Data extract.
== Segment start ==

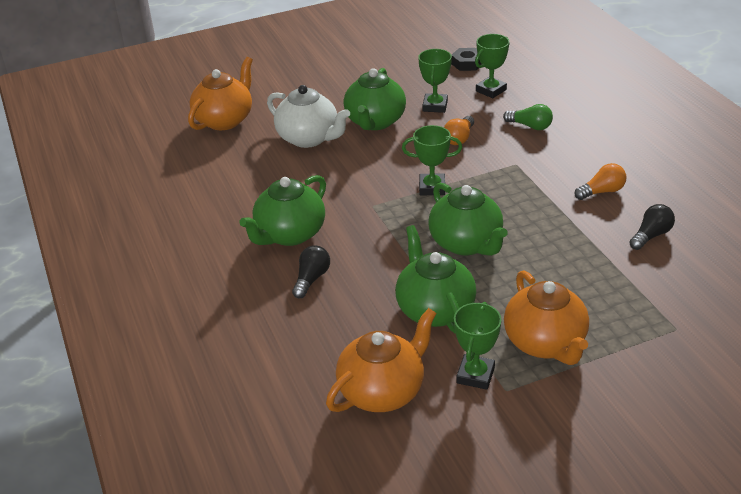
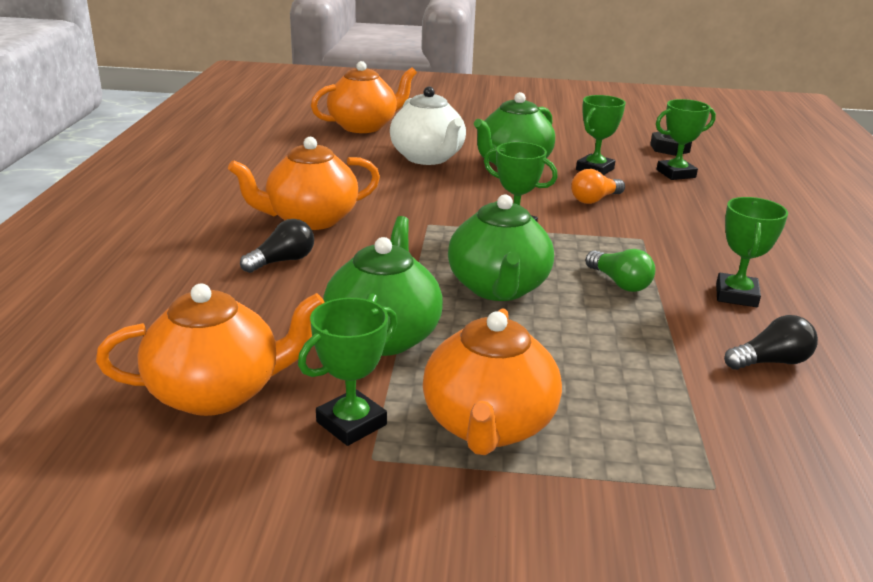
camera: 25 degrees right, 10 degrees down
(289, 234) = (310, 220): green teapot -> orange teapot
(530, 126) = (695, 212): green light bulb -> green light bulb (619, 283)
(602, 191) = (736, 295): orange light bulb -> green trophy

== Segment end ==

What you will do. Please transcribe word for word the lines from the line with "(530, 126) = (695, 212): green" to the end of the material, both ends included.

Result of this exercise.
(530, 126) = (695, 212): green light bulb -> green light bulb (619, 283)
(602, 191) = (736, 295): orange light bulb -> green trophy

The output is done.